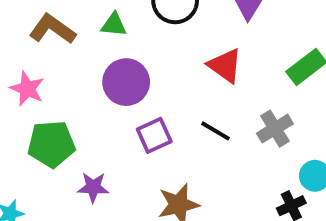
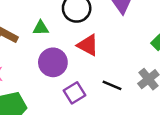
red triangle: (225, 66) -> (88, 45), moved

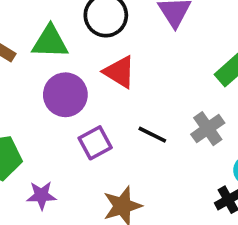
green triangle: (41, 28) -> (50, 42), size x1.5

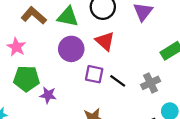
purple square: (95, 143) -> (94, 74), moved, turned 30
purple star: (41, 195) -> (48, 95), moved

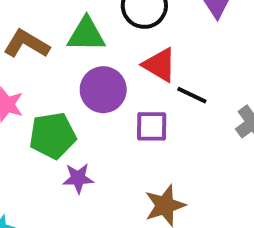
green pentagon: (27, 79) -> (53, 136), moved
black line: (118, 81) -> (192, 95), moved

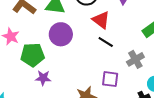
red triangle: (160, 65) -> (101, 20), moved
purple square: (152, 126) -> (110, 79), moved

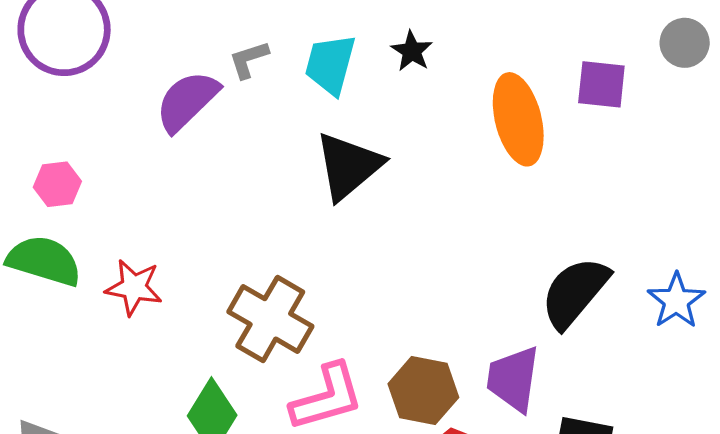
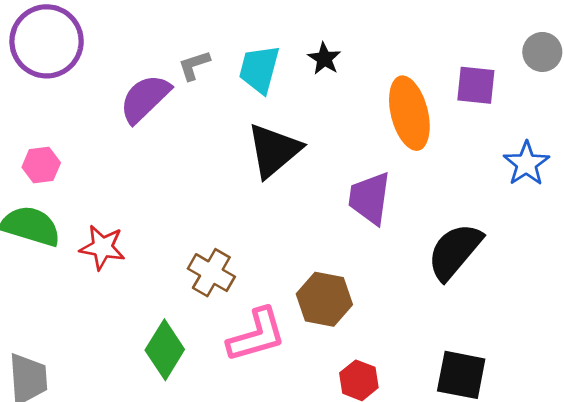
blue star: (676, 301) -> (526, 164), moved
brown cross: (270, 319) -> (211, 273), size x0.7
purple trapezoid: (513, 379) -> (370, 198), moved
brown hexagon: (423, 391) -> (324, 299), moved

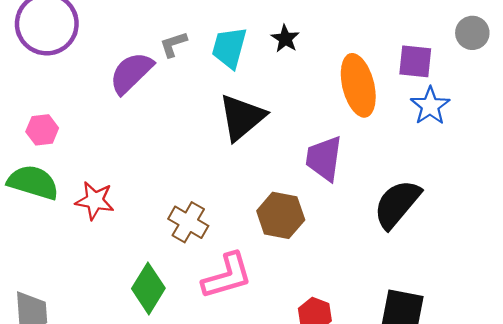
blue star: (526, 164) -> (430, 106), moved
brown hexagon: (324, 299) -> (281, 215), moved

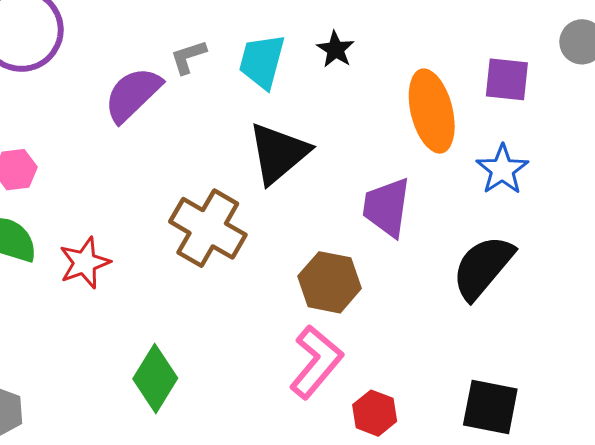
blue star: (430, 106) -> (502, 170), moved
red star: (95, 201) -> (85, 263), turned -30
brown cross: (188, 222) -> (208, 228), moved, size x1.4
pink L-shape: (227, 276) -> (316, 362), moved, turned -34

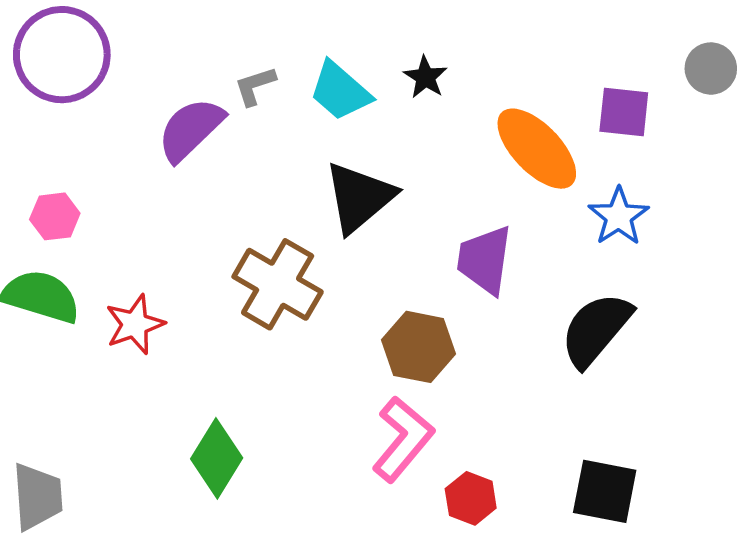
cyan trapezoid: (262, 61) -> (340, 91), turned -64
orange ellipse: (432, 111) -> (537, 149), turned -30

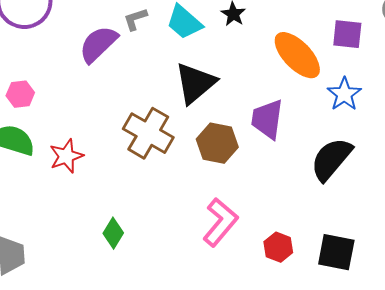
brown hexagon: (418, 347) -> (217, 143), moved
green diamond: (217, 458) -> (113, 233), size x0.7
red hexagon: (471, 498) -> (278, 247), moved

★ ★ ★ ★ ★ ★ ★

→ ACTIVITY: Give the records again exactly, pictures left out.

→ EXERCISE RESPONSE:
red triangle: (225, 66) -> (88, 45), moved

green triangle: (41, 28) -> (50, 42), size x1.5

purple square: (95, 143) -> (94, 74), moved, turned 30
purple star: (41, 195) -> (48, 95), moved

green pentagon: (27, 79) -> (53, 136), moved
black line: (118, 81) -> (192, 95), moved

red triangle: (160, 65) -> (101, 20), moved
purple square: (152, 126) -> (110, 79), moved

blue star: (676, 301) -> (526, 164), moved
brown cross: (270, 319) -> (211, 273), size x0.7
purple trapezoid: (513, 379) -> (370, 198), moved
brown hexagon: (423, 391) -> (324, 299), moved

blue star: (526, 164) -> (430, 106), moved
brown hexagon: (324, 299) -> (281, 215), moved

blue star: (430, 106) -> (502, 170), moved
red star: (95, 201) -> (85, 263), turned -30
brown cross: (188, 222) -> (208, 228), moved, size x1.4
pink L-shape: (227, 276) -> (316, 362), moved, turned -34

cyan trapezoid: (262, 61) -> (340, 91), turned -64
orange ellipse: (432, 111) -> (537, 149), turned -30

brown hexagon: (418, 347) -> (217, 143), moved
green diamond: (217, 458) -> (113, 233), size x0.7
red hexagon: (471, 498) -> (278, 247), moved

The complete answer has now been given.